- _Exercise requirements_
Reproduce the rows below, swapping "silver metallic car at center" for "gray metallic car at center" at every occurrence and leaving all other text unchanged.

- _Material for this task_
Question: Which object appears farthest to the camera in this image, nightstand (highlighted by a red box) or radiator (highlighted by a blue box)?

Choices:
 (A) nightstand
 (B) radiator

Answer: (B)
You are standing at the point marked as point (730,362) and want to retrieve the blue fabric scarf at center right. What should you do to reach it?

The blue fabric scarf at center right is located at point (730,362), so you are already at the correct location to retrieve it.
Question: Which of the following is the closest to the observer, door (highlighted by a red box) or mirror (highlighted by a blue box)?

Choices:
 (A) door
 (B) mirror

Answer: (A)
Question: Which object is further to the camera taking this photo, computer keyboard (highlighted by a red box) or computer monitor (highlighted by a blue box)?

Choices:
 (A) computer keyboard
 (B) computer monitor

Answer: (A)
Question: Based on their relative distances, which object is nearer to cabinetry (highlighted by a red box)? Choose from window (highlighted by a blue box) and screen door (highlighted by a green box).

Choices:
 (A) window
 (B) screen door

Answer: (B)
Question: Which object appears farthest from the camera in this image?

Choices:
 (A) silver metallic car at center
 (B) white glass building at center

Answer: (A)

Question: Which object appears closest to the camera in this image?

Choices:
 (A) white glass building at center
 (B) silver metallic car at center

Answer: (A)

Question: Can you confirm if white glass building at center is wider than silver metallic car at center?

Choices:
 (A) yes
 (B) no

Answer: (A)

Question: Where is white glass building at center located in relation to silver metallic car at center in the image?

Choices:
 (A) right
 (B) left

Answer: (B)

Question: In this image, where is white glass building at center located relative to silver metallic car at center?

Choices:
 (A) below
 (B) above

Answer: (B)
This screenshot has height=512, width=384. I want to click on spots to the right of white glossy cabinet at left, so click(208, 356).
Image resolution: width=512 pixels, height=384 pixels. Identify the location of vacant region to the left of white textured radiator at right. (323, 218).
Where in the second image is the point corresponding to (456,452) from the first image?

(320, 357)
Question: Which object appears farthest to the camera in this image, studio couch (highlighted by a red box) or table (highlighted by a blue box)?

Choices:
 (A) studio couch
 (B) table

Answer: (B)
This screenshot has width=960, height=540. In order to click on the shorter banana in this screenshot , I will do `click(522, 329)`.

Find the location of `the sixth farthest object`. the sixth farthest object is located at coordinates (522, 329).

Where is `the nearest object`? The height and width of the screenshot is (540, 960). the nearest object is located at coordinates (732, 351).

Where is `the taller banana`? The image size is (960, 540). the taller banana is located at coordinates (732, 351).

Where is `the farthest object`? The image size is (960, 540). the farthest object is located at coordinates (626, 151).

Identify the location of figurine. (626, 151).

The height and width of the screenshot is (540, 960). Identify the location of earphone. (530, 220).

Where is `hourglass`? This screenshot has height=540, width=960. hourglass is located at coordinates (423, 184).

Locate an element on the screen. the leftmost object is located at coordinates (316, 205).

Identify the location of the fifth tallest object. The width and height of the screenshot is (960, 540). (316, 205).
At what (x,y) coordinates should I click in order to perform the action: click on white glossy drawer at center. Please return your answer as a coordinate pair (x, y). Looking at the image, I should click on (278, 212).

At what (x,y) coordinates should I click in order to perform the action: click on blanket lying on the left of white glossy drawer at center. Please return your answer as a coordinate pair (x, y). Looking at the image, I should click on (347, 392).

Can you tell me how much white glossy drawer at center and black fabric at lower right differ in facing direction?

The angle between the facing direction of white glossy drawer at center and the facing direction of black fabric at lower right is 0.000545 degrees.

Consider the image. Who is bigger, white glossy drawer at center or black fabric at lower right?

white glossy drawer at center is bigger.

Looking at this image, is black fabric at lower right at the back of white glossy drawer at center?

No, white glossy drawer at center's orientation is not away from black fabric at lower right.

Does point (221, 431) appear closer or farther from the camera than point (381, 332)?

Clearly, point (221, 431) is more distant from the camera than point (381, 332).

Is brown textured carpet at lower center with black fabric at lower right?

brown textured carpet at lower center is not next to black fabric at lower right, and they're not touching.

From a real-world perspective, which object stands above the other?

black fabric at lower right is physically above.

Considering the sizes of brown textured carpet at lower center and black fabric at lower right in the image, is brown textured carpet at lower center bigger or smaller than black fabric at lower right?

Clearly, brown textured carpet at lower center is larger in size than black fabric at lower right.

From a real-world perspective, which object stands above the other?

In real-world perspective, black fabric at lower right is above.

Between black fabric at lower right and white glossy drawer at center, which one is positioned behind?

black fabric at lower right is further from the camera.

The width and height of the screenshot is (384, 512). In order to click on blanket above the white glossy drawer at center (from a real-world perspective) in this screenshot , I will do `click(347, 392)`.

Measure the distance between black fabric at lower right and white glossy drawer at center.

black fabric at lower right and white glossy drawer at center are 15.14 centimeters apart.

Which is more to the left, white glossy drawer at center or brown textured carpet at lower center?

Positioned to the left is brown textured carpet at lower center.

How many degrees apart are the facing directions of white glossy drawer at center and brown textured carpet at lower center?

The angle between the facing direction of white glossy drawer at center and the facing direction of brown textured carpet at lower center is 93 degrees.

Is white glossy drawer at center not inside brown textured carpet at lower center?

- _Full answer_
Question: Which object appears farthest to the camera in this image, nightstand (highlighted by a red box) or radiator (highlighted by a blue box)?

Choices:
 (A) nightstand
 (B) radiator

Answer: (B)
You are standing at the point marked as point (730,362) and want to retrieve the blue fabric scarf at center right. What should you do to reach it?

The blue fabric scarf at center right is located at point (730,362), so you are already at the correct location to retrieve it.
Question: Which of the following is the closest to the observer, door (highlighted by a red box) or mirror (highlighted by a blue box)?

Choices:
 (A) door
 (B) mirror

Answer: (A)
Question: Which object is further to the camera taking this photo, computer keyboard (highlighted by a red box) or computer monitor (highlighted by a blue box)?

Choices:
 (A) computer keyboard
 (B) computer monitor

Answer: (A)
Question: Based on their relative distances, which object is nearer to cabinetry (highlighted by a red box)? Choose from window (highlighted by a blue box) and screen door (highlighted by a green box).

Choices:
 (A) window
 (B) screen door

Answer: (B)
Question: Which object appears farthest from the camera in this image?

Choices:
 (A) gray metallic car at center
 (B) white glass building at center

Answer: (A)

Question: Which object appears closest to the camera in this image?

Choices:
 (A) white glass building at center
 (B) gray metallic car at center

Answer: (A)

Question: Can you confirm if white glass building at center is wider than gray metallic car at center?

Choices:
 (A) yes
 (B) no

Answer: (A)

Question: Where is white glass building at center located in relation to gray metallic car at center in the image?

Choices:
 (A) right
 (B) left

Answer: (B)

Question: In this image, where is white glass building at center located relative to gray metallic car at center?

Choices:
 (A) below
 (B) above

Answer: (B)
This screenshot has height=512, width=384. I want to click on spots to the right of white glossy cabinet at left, so click(208, 356).
Image resolution: width=512 pixels, height=384 pixels. Identify the location of vacant region to the left of white textured radiator at right. (323, 218).
Where in the second image is the point corresponding to (456,452) from the first image?

(320, 357)
Question: Which object appears farthest to the camera in this image, studio couch (highlighted by a red box) or table (highlighted by a blue box)?

Choices:
 (A) studio couch
 (B) table

Answer: (B)
This screenshot has width=960, height=540. In order to click on the shorter banana in this screenshot , I will do `click(522, 329)`.

Find the location of `the sixth farthest object`. the sixth farthest object is located at coordinates (522, 329).

Where is `the nearest object`? The height and width of the screenshot is (540, 960). the nearest object is located at coordinates (732, 351).

Where is `the taller banana`? The image size is (960, 540). the taller banana is located at coordinates (732, 351).

Where is `the farthest object`? The image size is (960, 540). the farthest object is located at coordinates (626, 151).

Identify the location of figurine. (626, 151).

The height and width of the screenshot is (540, 960). Identify the location of earphone. (530, 220).

Where is `hourglass`? This screenshot has height=540, width=960. hourglass is located at coordinates (423, 184).

Locate an element on the screen. the leftmost object is located at coordinates (316, 205).

Identify the location of the fifth tallest object. The width and height of the screenshot is (960, 540). (316, 205).
At what (x,y) coordinates should I click in order to perform the action: click on white glossy drawer at center. Please return your answer as a coordinate pair (x, y). Looking at the image, I should click on (278, 212).

At what (x,y) coordinates should I click in order to perform the action: click on blanket lying on the left of white glossy drawer at center. Please return your answer as a coordinate pair (x, y). Looking at the image, I should click on (347, 392).

Can you tell me how much white glossy drawer at center and black fabric at lower right differ in facing direction?

The angle between the facing direction of white glossy drawer at center and the facing direction of black fabric at lower right is 0.000545 degrees.

Consider the image. Who is bigger, white glossy drawer at center or black fabric at lower right?

white glossy drawer at center is bigger.

Looking at this image, is black fabric at lower right at the back of white glossy drawer at center?

No, white glossy drawer at center's orientation is not away from black fabric at lower right.

Does point (221, 431) appear closer or farther from the camera than point (381, 332)?

Clearly, point (221, 431) is more distant from the camera than point (381, 332).

Is brown textured carpet at lower center with black fabric at lower right?

brown textured carpet at lower center is not next to black fabric at lower right, and they're not touching.

From a real-world perspective, which object stands above the other?

black fabric at lower right is physically above.

Considering the sizes of brown textured carpet at lower center and black fabric at lower right in the image, is brown textured carpet at lower center bigger or smaller than black fabric at lower right?

Clearly, brown textured carpet at lower center is larger in size than black fabric at lower right.

From a real-world perspective, which object stands above the other?

In real-world perspective, black fabric at lower right is above.

Between black fabric at lower right and white glossy drawer at center, which one is positioned behind?

black fabric at lower right is further from the camera.

The width and height of the screenshot is (384, 512). In order to click on blanket above the white glossy drawer at center (from a real-world perspective) in this screenshot , I will do `click(347, 392)`.

Measure the distance between black fabric at lower right and white glossy drawer at center.

black fabric at lower right and white glossy drawer at center are 15.14 centimeters apart.

Which is more to the left, white glossy drawer at center or brown textured carpet at lower center?

Positioned to the left is brown textured carpet at lower center.

How many degrees apart are the facing directions of white glossy drawer at center and brown textured carpet at lower center?

The angle between the facing direction of white glossy drawer at center and the facing direction of brown textured carpet at lower center is 93 degrees.

Is white glossy drawer at center not inside brown textured carpet at lower center?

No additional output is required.